- **Prompt**: Retype every one of the following entries word for word, leaving out the pictures.
-----
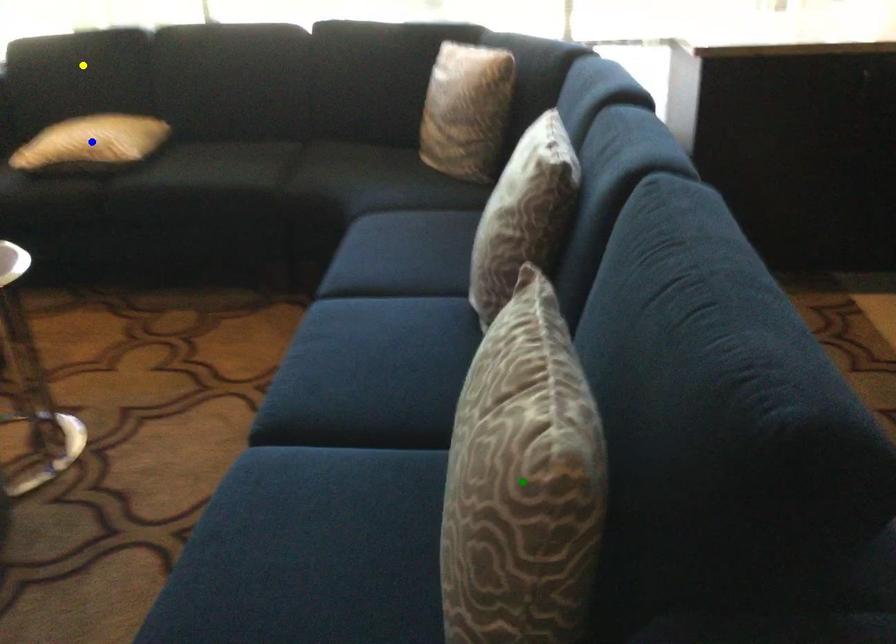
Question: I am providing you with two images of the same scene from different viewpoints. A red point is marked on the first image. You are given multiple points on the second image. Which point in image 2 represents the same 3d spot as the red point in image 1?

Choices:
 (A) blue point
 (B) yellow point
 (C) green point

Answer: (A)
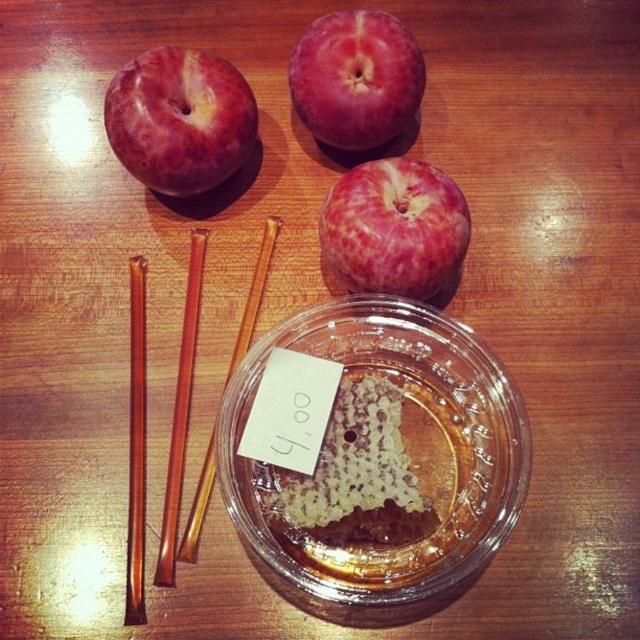
Who is positioned more to the right, matte red apple at upper left or shiny red apple at upper center?

shiny red apple at upper center

Which is behind, point (140, 104) or point (317, 22)?

The point (317, 22) is more distant.

Locate an element on the screen. Image resolution: width=640 pixels, height=640 pixels. matte red apple at upper left is located at coordinates (179, 120).

Who is taller, pink matte apple at center or brown wood chopstick at upper left?

brown wood chopstick at upper left is taller.

You are a GUI agent. You are given a task and a screenshot of the screen. Output one action in this format:
    pyautogui.click(x=<x>, y=<y>)
    Task: Click on the pink matte apple at center
    Image resolution: width=640 pixels, height=640 pixels.
    Given the screenshot: What is the action you would take?
    pyautogui.click(x=394, y=228)

Find the location of a particular element. pink matte apple at center is located at coordinates (394, 228).

Is translucent honeycomb at center bigger than translucent amber glass chopstick at upper center?

Incorrect, translucent honeycomb at center is not larger than translucent amber glass chopstick at upper center.

Which is more to the left, translucent honeycomb at center or translucent amber glass chopstick at upper center?

translucent amber glass chopstick at upper center is more to the left.

Is point (276, 502) farther from camera compared to point (237, 346)?

No.

The image size is (640, 640). I want to click on translucent honeycomb at center, so click(x=356, y=474).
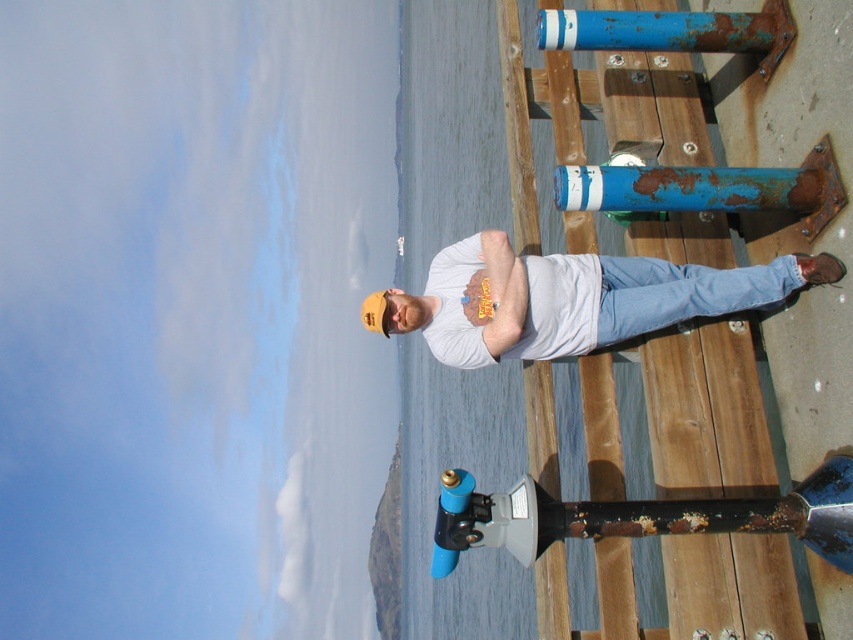
This screenshot has width=853, height=640. What do you see at coordinates (570, 298) in the screenshot?
I see `white cotton shirt at center` at bounding box center [570, 298].

Looking at this image, is white cotton shirt at center thinner than blue matte pipe at lower center?

No, white cotton shirt at center is not thinner than blue matte pipe at lower center.

Is point (639, 323) positioned in front of point (676, 509)?

No, it is behind (676, 509).

You are a GUI agent. You are given a task and a screenshot of the screen. Output one action in this format:
    pyautogui.click(x=<x>, y=<y>)
    Task: Click on the white cotton shirt at center
    The width and height of the screenshot is (853, 640).
    Given the screenshot: What is the action you would take?
    pyautogui.click(x=570, y=298)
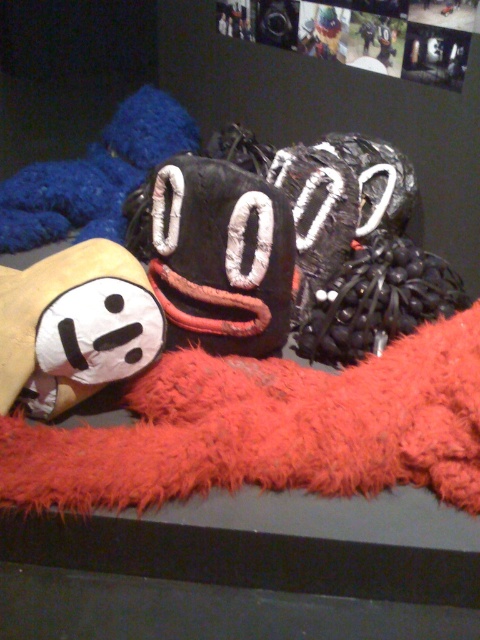
Question: Is the position of white plush toy at center less distant than that of fuzzy blue plush at upper left?

Choices:
 (A) no
 (B) yes

Answer: (B)

Question: Is white plush toy at center wider than fuzzy blue plush at upper left?

Choices:
 (A) no
 (B) yes

Answer: (A)

Question: Among these points, which one is nearest to the camera?

Choices:
 (A) (39, 349)
 (B) (141, 92)

Answer: (A)

Question: Can you confirm if white plush toy at center is thinner than fuzzy blue plush at upper left?

Choices:
 (A) yes
 (B) no

Answer: (A)

Question: Which point appears closest to the camera in this image?

Choices:
 (A) (13, 388)
 (B) (143, 93)

Answer: (A)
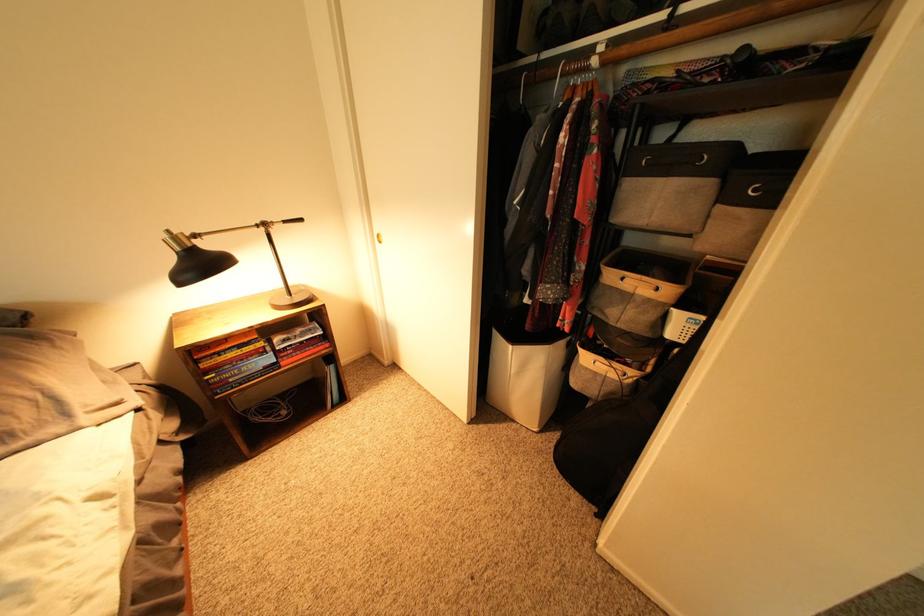
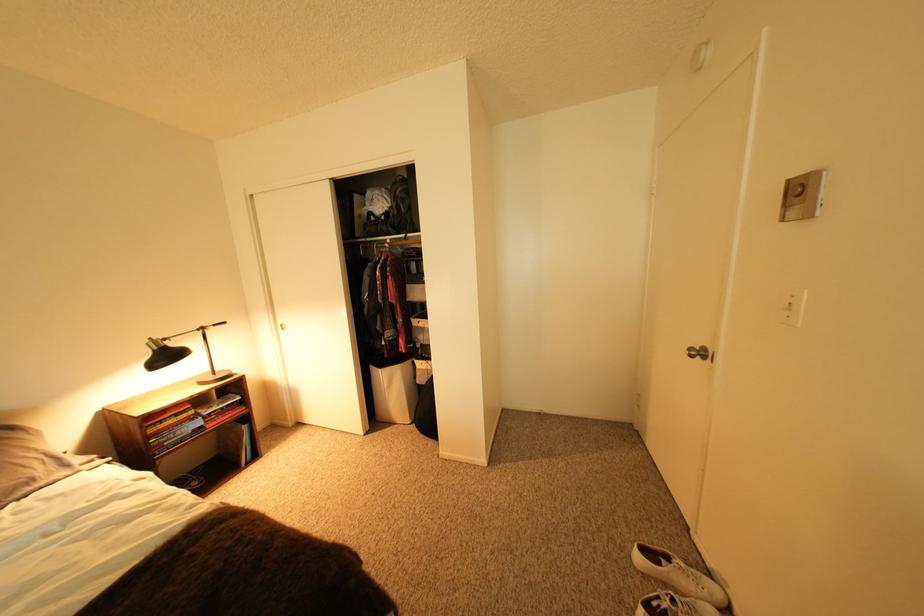
Find the pixel in the second image that matches pixel 523 347 in the first image.

(393, 371)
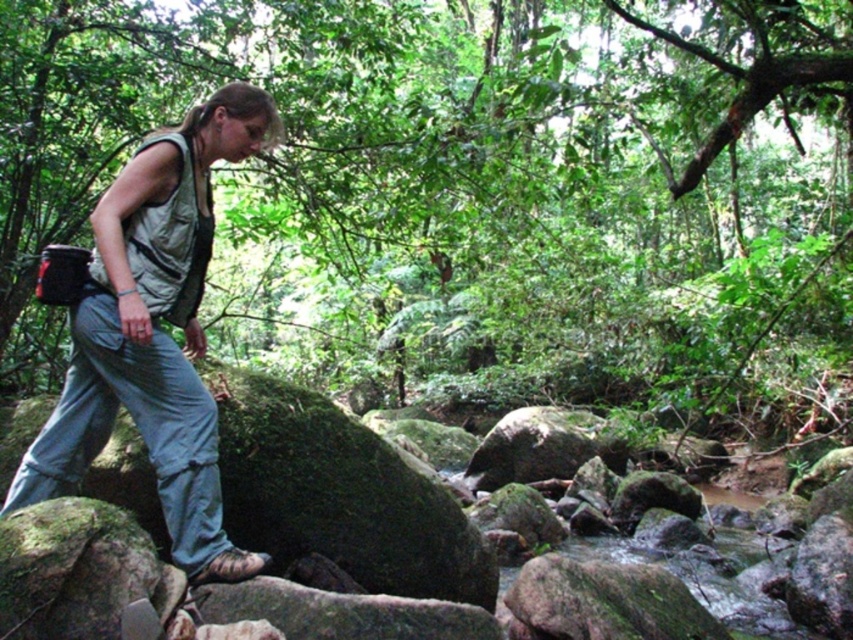
Is green mossy rocks at center further to the viewer compared to light gray fabric vest at left?

Yes, it is.

Is point (254, 292) in front of point (128, 368)?

No, it is not.

Find the location of a particular element. The image size is (853, 640). green mossy rocks at center is located at coordinates (460, 173).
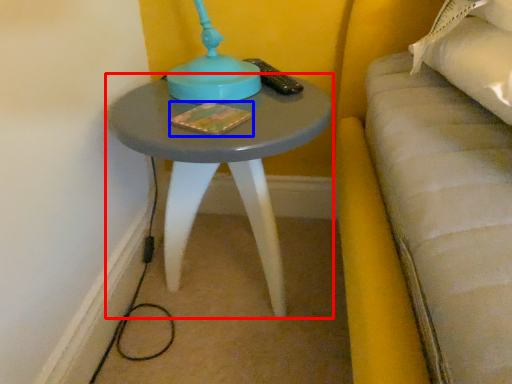
Question: Which object appears closest to the camera in this image, table (highlighted by a red box) or book (highlighted by a blue box)?

Choices:
 (A) table
 (B) book

Answer: (A)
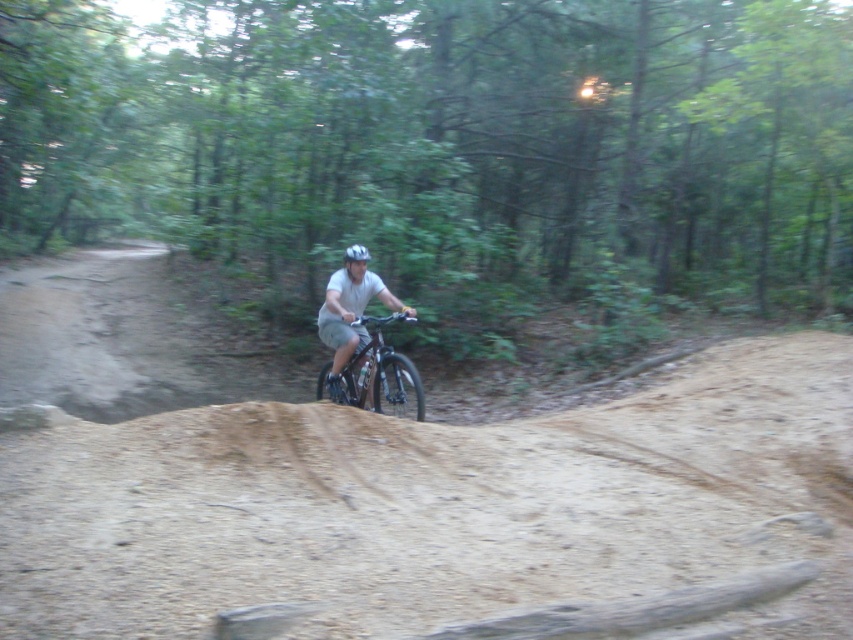
Question: Which object is the closest to the brown sandy dirt at center?

Choices:
 (A) shiny metallic bicycle at center
 (B) white matte bicycle helmet at center

Answer: (A)

Question: Which is nearer to the white matte bicycle helmet at center?

Choices:
 (A) shiny metallic bicycle at center
 (B) brown sandy dirt at center

Answer: (A)

Question: Can you confirm if shiny metallic bicycle at center is smaller than white matte bicycle helmet at center?

Choices:
 (A) no
 (B) yes

Answer: (A)

Question: Which object is the closest to the white matte bicycle helmet at center?

Choices:
 (A) shiny metallic bicycle at center
 (B) brown sandy dirt at center

Answer: (A)

Question: Does brown sandy dirt at center appear over white matte bicycle helmet at center?

Choices:
 (A) no
 (B) yes

Answer: (A)

Question: Does brown sandy dirt at center lie behind white matte bicycle helmet at center?

Choices:
 (A) yes
 (B) no

Answer: (B)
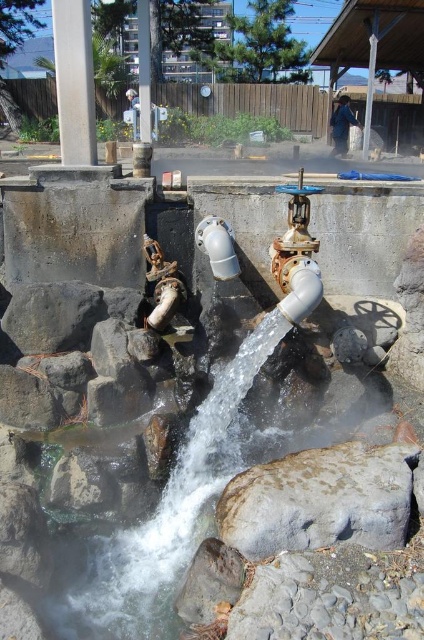
Question: Which point is farther to the camera?

Choices:
 (A) (326, 461)
 (B) (298, 212)
 (C) (343, 140)

Answer: (C)

Question: Which object appears closest to the camera in this image?

Choices:
 (A) white matte pipe at center
 (B) gray rough stone at center

Answer: (B)

Question: Is smooth concrete pole at upper left wider than metallic blue pipe at upper right?

Choices:
 (A) yes
 (B) no

Answer: (A)

Question: Is gray rough stone at center wider than smooth concrete pole at upper left?

Choices:
 (A) no
 (B) yes

Answer: (B)

Question: Is white matte pipe at center to the right of metallic blue pipe at upper right from the viewer's perspective?

Choices:
 (A) no
 (B) yes

Answer: (A)

Question: Which point is farther from the camera taking this photo?

Choices:
 (A) (231, 500)
 (B) (84, 92)

Answer: (B)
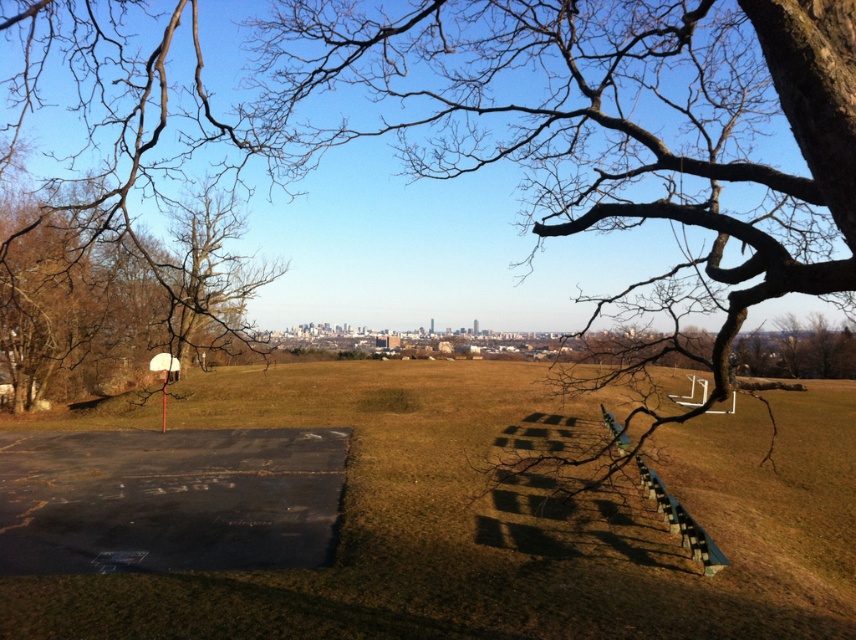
-----
- **Result**:
Question: I am providing you with two images of the same scene from different viewpoints. A red point is marked on the first image. You are given multiple points on the second image. Which point in image 2 represents the same 3d spot as the red point in image 1?

Choices:
 (A) blue point
 (B) yellow point
 (C) green point

Answer: (A)
Who is positioned more to the right, matte red apple at upper left or shiny red apple at upper center?

shiny red apple at upper center

Which is behind, point (140, 104) or point (317, 22)?

The point (317, 22) is more distant.

Locate an element on the screen. Image resolution: width=640 pixels, height=640 pixels. matte red apple at upper left is located at coordinates (179, 120).

Who is taller, pink matte apple at center or brown wood chopstick at upper left?

brown wood chopstick at upper left is taller.

You are a GUI agent. You are given a task and a screenshot of the screen. Output one action in this format:
    pyautogui.click(x=<x>, y=<y>)
    Task: Click on the pink matte apple at center
    Image resolution: width=640 pixels, height=640 pixels.
    Given the screenshot: What is the action you would take?
    pyautogui.click(x=394, y=228)

Find the location of a particular element. pink matte apple at center is located at coordinates (394, 228).

Is translucent honeycomb at center bigger than translucent amber glass chopstick at upper center?

Incorrect, translucent honeycomb at center is not larger than translucent amber glass chopstick at upper center.

Which is more to the left, translucent honeycomb at center or translucent amber glass chopstick at upper center?

translucent amber glass chopstick at upper center is more to the left.

Is point (276, 502) farther from camera compared to point (237, 346)?

No.

The image size is (640, 640). I want to click on translucent honeycomb at center, so click(x=356, y=474).
This screenshot has width=853, height=640. What do you see at coordinates (570, 298) in the screenshot?
I see `white cotton shirt at center` at bounding box center [570, 298].

Looking at this image, is white cotton shirt at center thinner than blue matte pipe at lower center?

No, white cotton shirt at center is not thinner than blue matte pipe at lower center.

Is point (639, 323) positioned in front of point (676, 509)?

No, it is behind (676, 509).

You are a GUI agent. You are given a task and a screenshot of the screen. Output one action in this format:
    pyautogui.click(x=<x>, y=<y>)
    Task: Click on the white cotton shirt at center
    The width and height of the screenshot is (853, 640).
    Given the screenshot: What is the action you would take?
    pyautogui.click(x=570, y=298)
Question: Is the position of white plush toy at center less distant than that of fuzzy blue plush at upper left?

Choices:
 (A) no
 (B) yes

Answer: (B)

Question: Is white plush toy at center wider than fuzzy blue plush at upper left?

Choices:
 (A) no
 (B) yes

Answer: (A)

Question: Among these points, which one is nearest to the camera?

Choices:
 (A) (39, 349)
 (B) (141, 92)

Answer: (A)

Question: Can you confirm if white plush toy at center is thinner than fuzzy blue plush at upper left?

Choices:
 (A) yes
 (B) no

Answer: (A)

Question: Which point appears closest to the camera in this image?

Choices:
 (A) (13, 388)
 (B) (143, 93)

Answer: (A)
Find the pixel in the second image that matches pixel 523 347 in the first image.

(393, 371)
Is green mossy rocks at center further to the viewer compared to light gray fabric vest at left?

Yes, it is.

Is point (254, 292) in front of point (128, 368)?

No, it is not.

Find the location of a particular element. The image size is (853, 640). green mossy rocks at center is located at coordinates (460, 173).
Question: Which object appears closest to the camera in this image, table (highlighted by a red box) or book (highlighted by a blue box)?

Choices:
 (A) table
 (B) book

Answer: (A)
Question: Which object is the closest to the brown sandy dirt at center?

Choices:
 (A) shiny metallic bicycle at center
 (B) white matte bicycle helmet at center

Answer: (A)

Question: Which is nearer to the white matte bicycle helmet at center?

Choices:
 (A) shiny metallic bicycle at center
 (B) brown sandy dirt at center

Answer: (A)

Question: Can you confirm if shiny metallic bicycle at center is smaller than white matte bicycle helmet at center?

Choices:
 (A) no
 (B) yes

Answer: (A)

Question: Which object is the closest to the white matte bicycle helmet at center?

Choices:
 (A) shiny metallic bicycle at center
 (B) brown sandy dirt at center

Answer: (A)

Question: Does brown sandy dirt at center appear over white matte bicycle helmet at center?

Choices:
 (A) no
 (B) yes

Answer: (A)

Question: Does brown sandy dirt at center lie behind white matte bicycle helmet at center?

Choices:
 (A) yes
 (B) no

Answer: (B)
Question: Which point is farther to the camera?

Choices:
 (A) (326, 461)
 (B) (298, 212)
 (C) (343, 140)

Answer: (C)

Question: Which object appears closest to the camera in this image?

Choices:
 (A) white matte pipe at center
 (B) gray rough stone at center

Answer: (B)

Question: Is smooth concrete pole at upper left wider than metallic blue pipe at upper right?

Choices:
 (A) yes
 (B) no

Answer: (A)

Question: Is gray rough stone at center wider than smooth concrete pole at upper left?

Choices:
 (A) no
 (B) yes

Answer: (B)

Question: Is white matte pipe at center to the right of metallic blue pipe at upper right from the viewer's perspective?

Choices:
 (A) no
 (B) yes

Answer: (A)

Question: Which point is farther from the camera taking this photo?

Choices:
 (A) (231, 500)
 (B) (84, 92)

Answer: (B)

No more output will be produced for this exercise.